• [YOUR GOAL] What is needed here is each entry reproduced exactly, without its pictures.

Start of Block

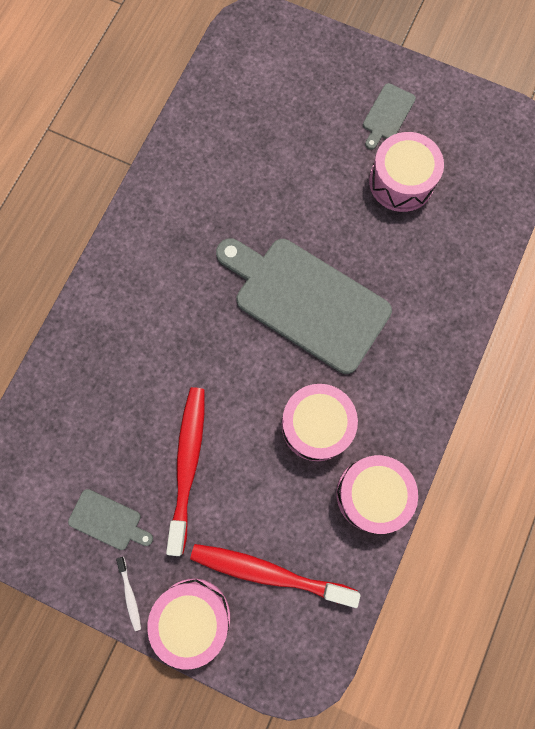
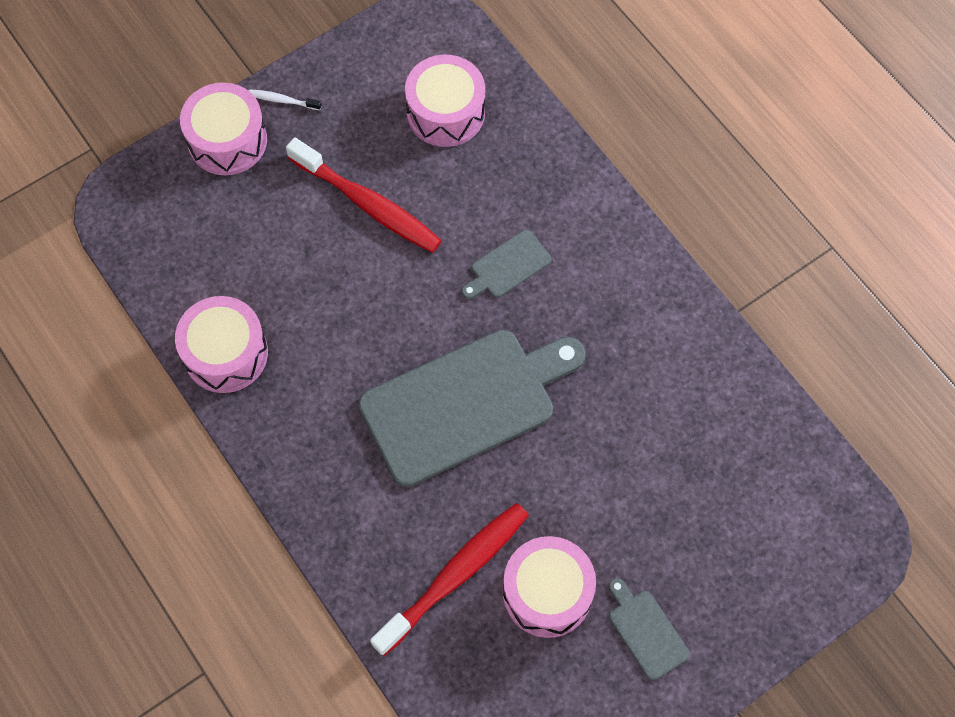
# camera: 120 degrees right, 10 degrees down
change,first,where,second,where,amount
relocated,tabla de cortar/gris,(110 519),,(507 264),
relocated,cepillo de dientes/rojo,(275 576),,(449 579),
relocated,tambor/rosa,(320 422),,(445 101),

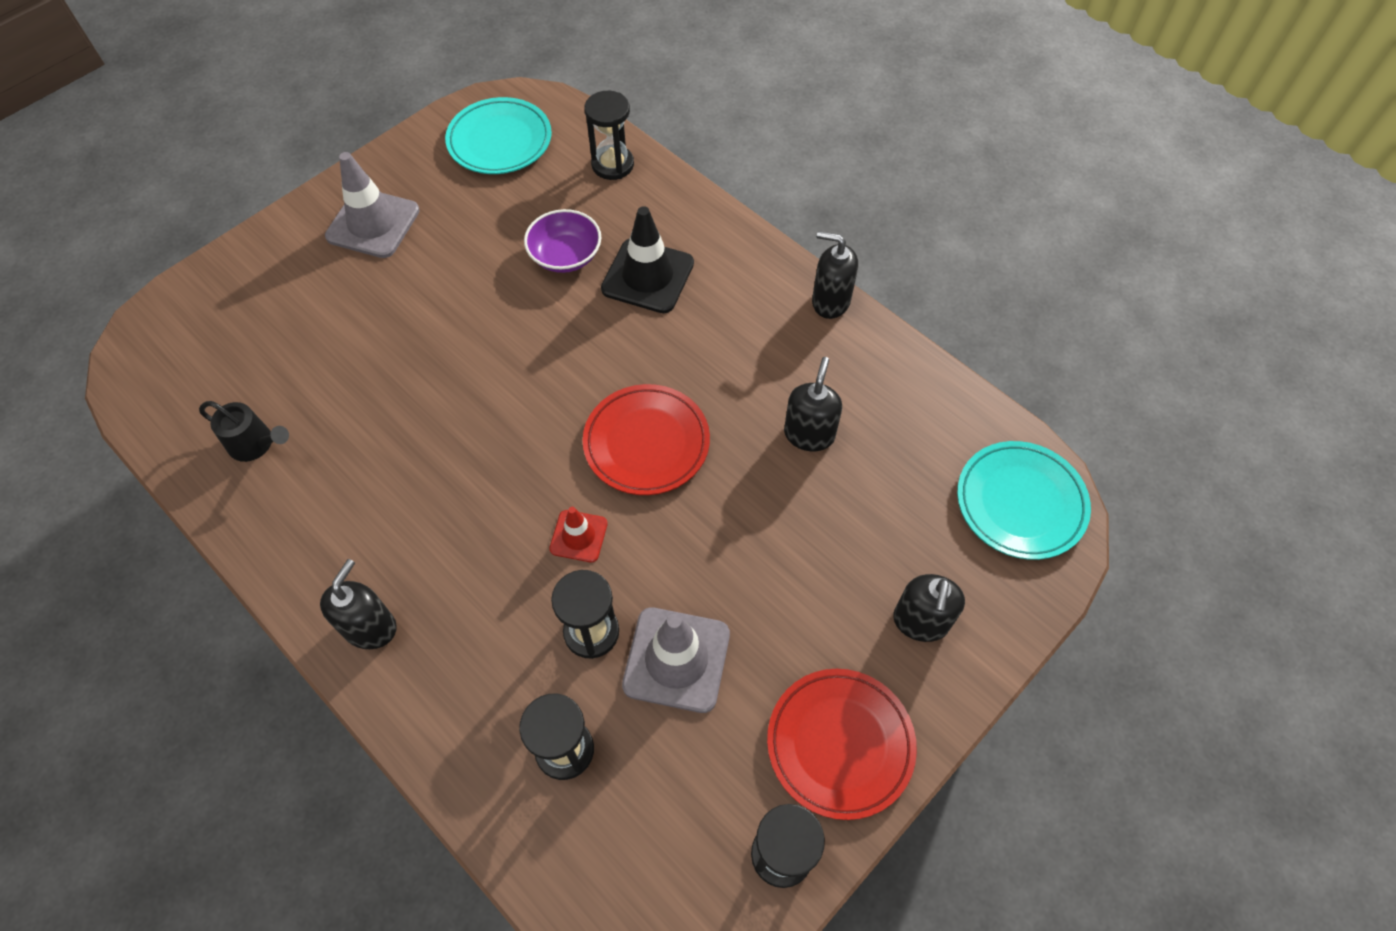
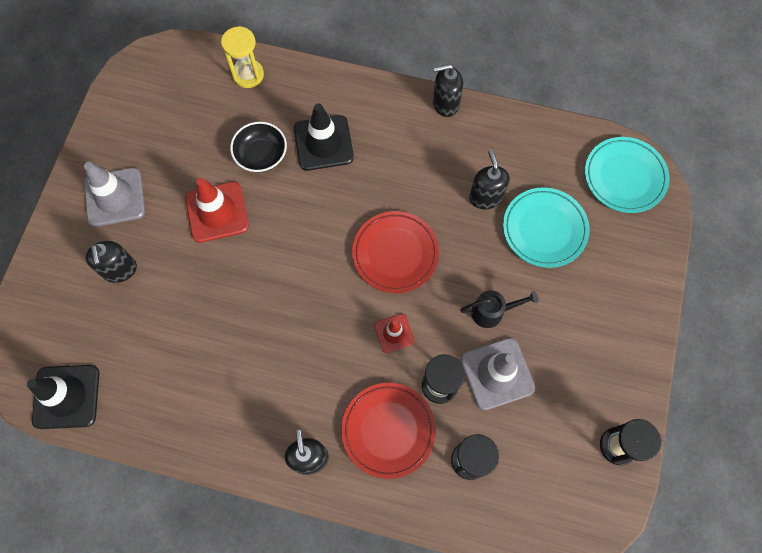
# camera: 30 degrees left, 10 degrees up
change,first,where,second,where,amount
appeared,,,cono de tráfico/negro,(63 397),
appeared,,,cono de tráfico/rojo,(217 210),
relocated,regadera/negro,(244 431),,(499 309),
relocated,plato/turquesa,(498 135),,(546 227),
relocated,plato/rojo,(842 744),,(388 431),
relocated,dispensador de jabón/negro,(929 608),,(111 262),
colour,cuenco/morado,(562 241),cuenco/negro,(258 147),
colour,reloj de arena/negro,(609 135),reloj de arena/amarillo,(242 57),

End of Block

• [ANSWER AREA]
# camera: 120 degrees right, 10 degrees down
change,first,where,second,where,amount
relocated,tabla de cortar/gris,(110 519),,(507 264),
relocated,cepillo de dientes/rojo,(275 576),,(449 579),
relocated,tambor/rosa,(320 422),,(445 101),

# camera: 30 degrees left, 10 degrees up
change,first,where,second,where,amount
appeared,,,cono de tráfico/negro,(63 397),
appeared,,,cono de tráfico/rojo,(217 210),
relocated,regadera/negro,(244 431),,(499 309),
relocated,plato/turquesa,(498 135),,(546 227),
relocated,plato/rojo,(842 744),,(388 431),
relocated,dispensador de jabón/negro,(929 608),,(111 262),
colour,cuenco/morado,(562 241),cuenco/negro,(258 147),
colour,reloj de arena/negro,(609 135),reloj de arena/amarillo,(242 57),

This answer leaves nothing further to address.